▶ Exercise objective
From the records below, copy out each line that has the word "moved".

* * * * * * *

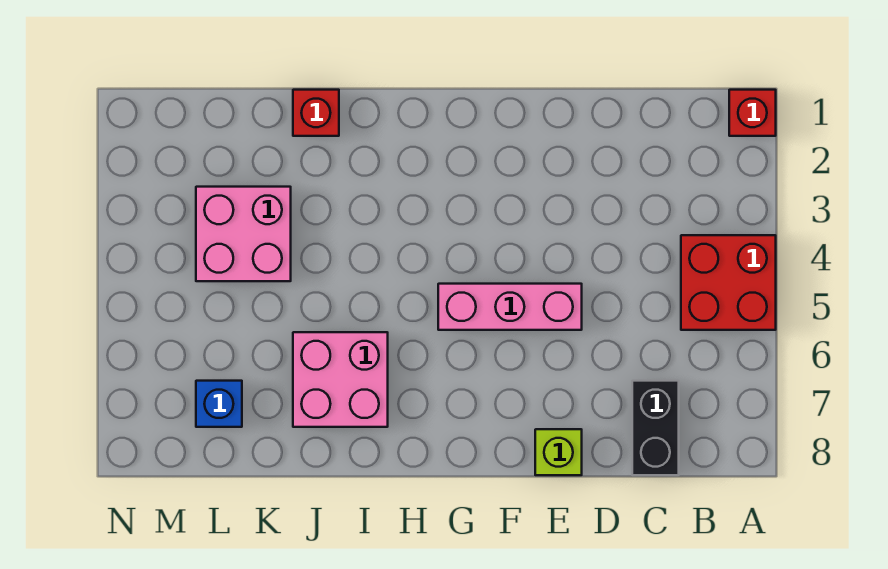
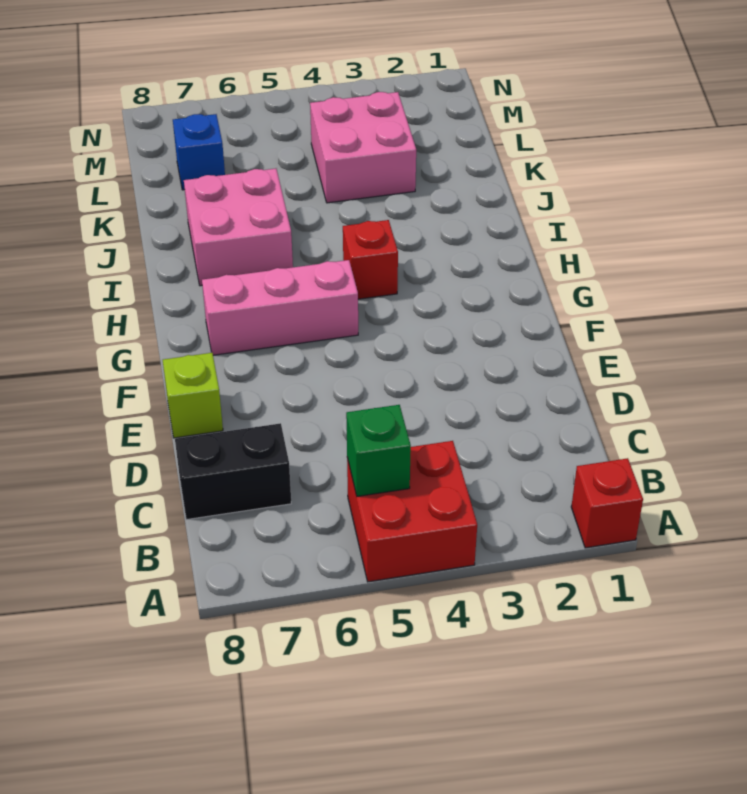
none -> green 1x1 brick [346,405,411,496]
pink 1x3 brick [438,284,582,330] -> pink 1x3 brick turned to [202,260,358,355]
red 1x1 brick [293,90,339,136] -> red 1x1 brick moved to [343,220,398,299]

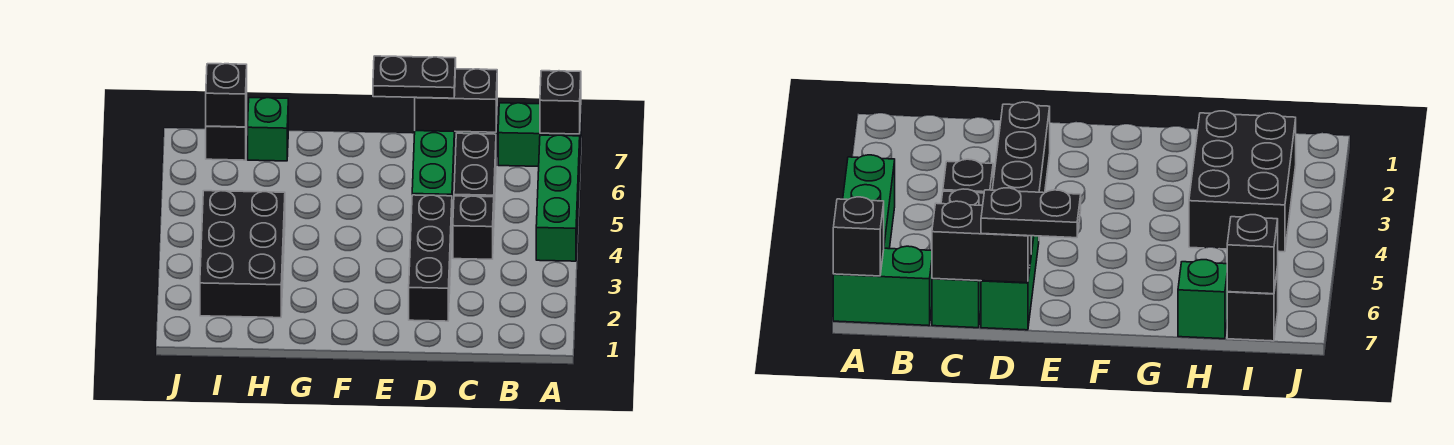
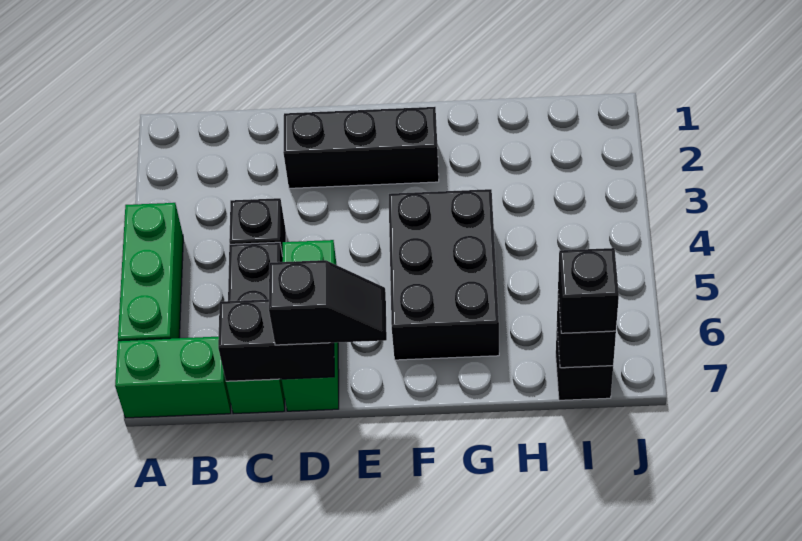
black 1x1 brick [540,71,581,134] -> black 1x1 brick moved to [558,248,619,333]
black 1x3 brick [409,195,452,321] -> black 1x3 brick turned to [283,107,439,188]
black 1x2 plate [373,56,456,98] -> black 1x2 slope [269,260,387,345]
black 2x3 brick [200,191,285,318] -> black 2x3 brick moved to [389,189,499,360]
green 1x1 brick [248,98,288,161] -> none

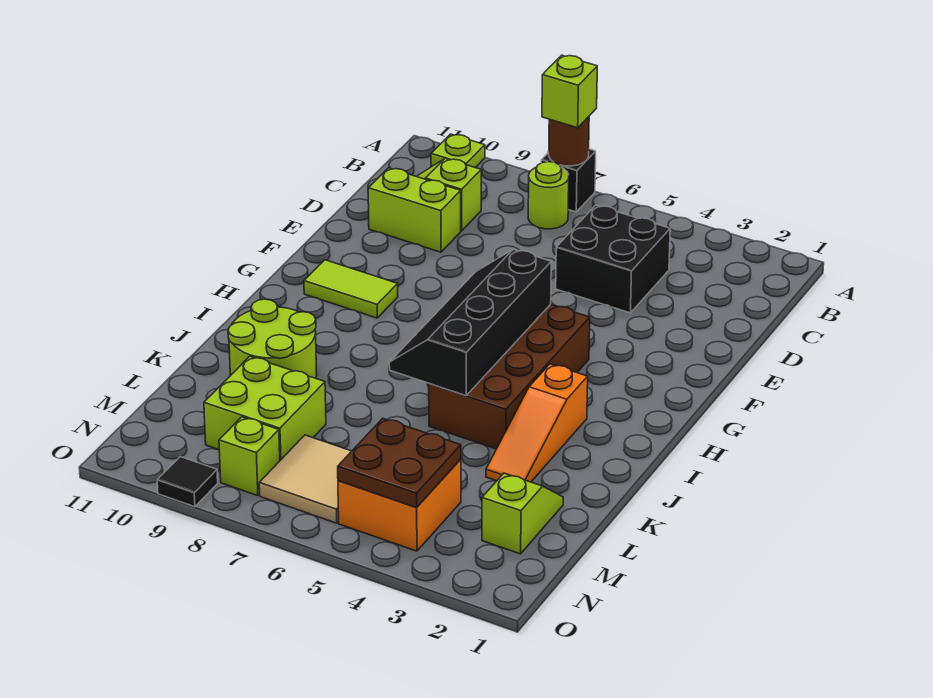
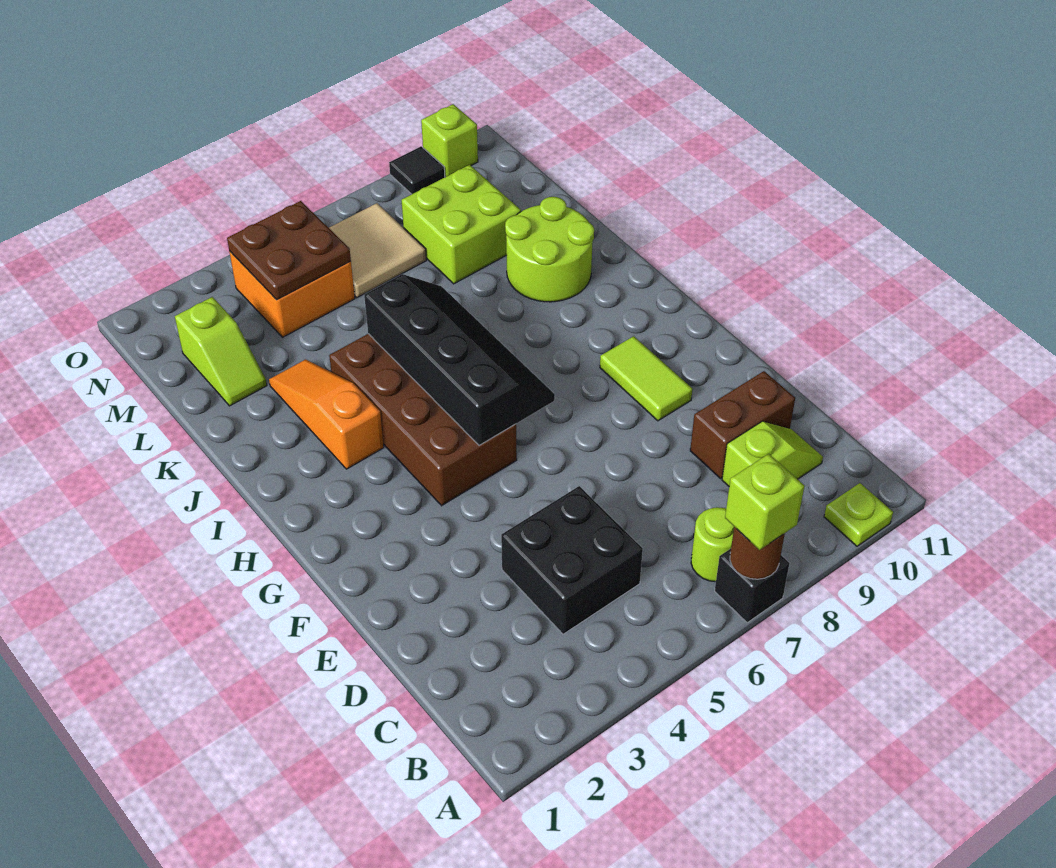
lime 1x2 brick [368,168,461,252] -> brown 1x2 brick [690,371,795,478]
lime 1x2 tile [304,260,398,318] -> lime 1x2 tile turned to [600,336,692,421]
lime 1x1 brick [219,417,280,496] -> lime 1x1 brick moved to [421,104,478,177]

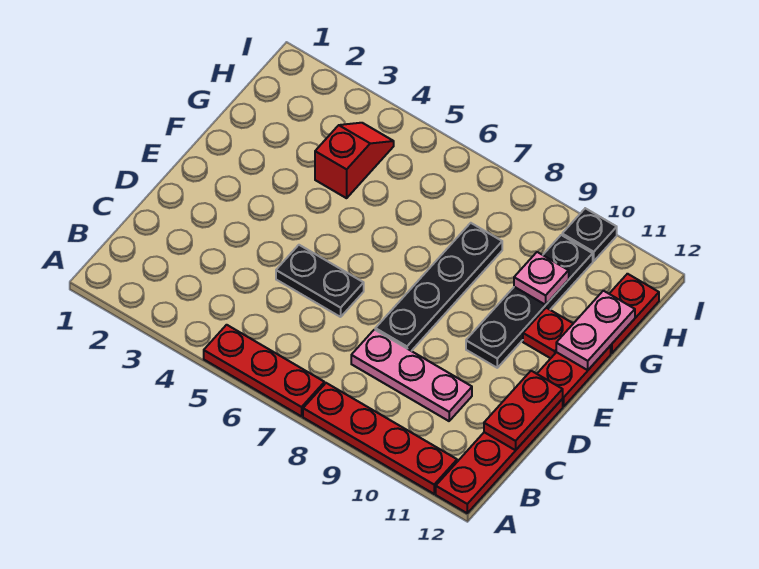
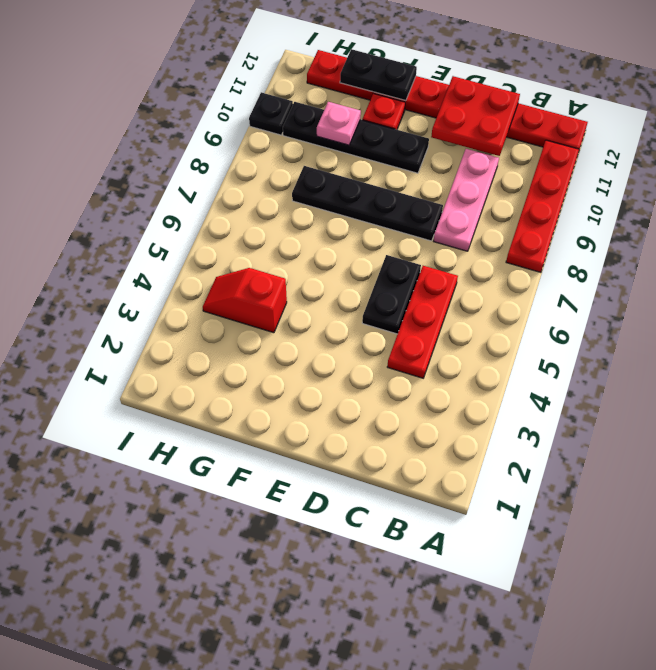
red 1x3 plate [204,325,324,416] -> red 1x3 plate moved to [387,266,458,378]
red 1x2 plate [484,371,563,450] -> red 2x2 plate [431,76,520,156]
pink 1x2 plate [556,291,635,370] -> black 1x2 plate [340,49,417,101]

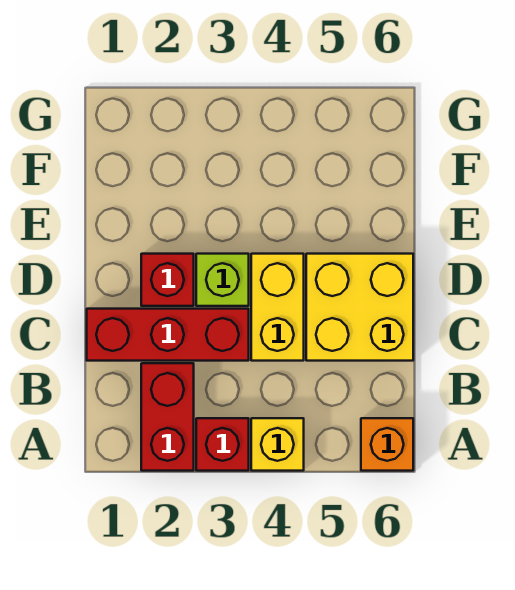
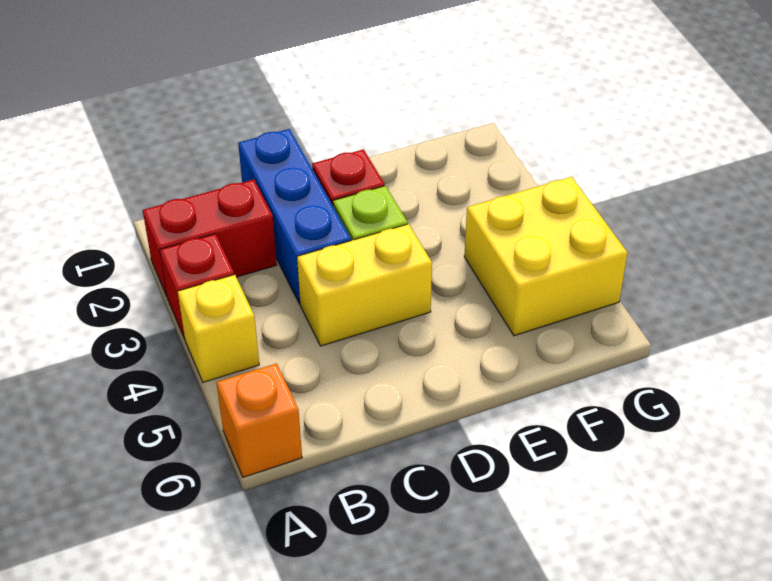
red 1x3 brick [87,309,249,361] -> blue 1x3 brick [238,129,351,304]
yellow 2x2 brick [306,254,413,361] -> yellow 2x2 brick moved to [464,177,628,336]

* * * * * * *

▶ Response to this exercise
red 1x1 brick [293,90,339,136] -> red 1x1 brick moved to [343,220,398,299]
black 1x1 brick [540,71,581,134] -> black 1x1 brick moved to [558,248,619,333]
black 2x3 brick [200,191,285,318] -> black 2x3 brick moved to [389,189,499,360]
lime 1x1 brick [219,417,280,496] -> lime 1x1 brick moved to [421,104,478,177]
red 1x3 plate [204,325,324,416] -> red 1x3 plate moved to [387,266,458,378]
yellow 2x2 brick [306,254,413,361] -> yellow 2x2 brick moved to [464,177,628,336]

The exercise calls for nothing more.